- _What is required_:
Once you find the line with "green bowling pin: 2 -> 3" in the entries below, return exactly every line from it through the line with "white key: 3 -> 1".

- _Available data_:
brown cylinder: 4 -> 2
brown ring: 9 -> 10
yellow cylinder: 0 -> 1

---

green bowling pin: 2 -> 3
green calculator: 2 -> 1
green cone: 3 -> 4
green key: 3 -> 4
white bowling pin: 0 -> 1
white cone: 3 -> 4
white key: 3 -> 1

- _Task result_:
green bowling pin: 2 -> 3
green calculator: 2 -> 1
green cone: 3 -> 4
green key: 3 -> 4
white bowling pin: 0 -> 1
white cone: 3 -> 4
white key: 3 -> 1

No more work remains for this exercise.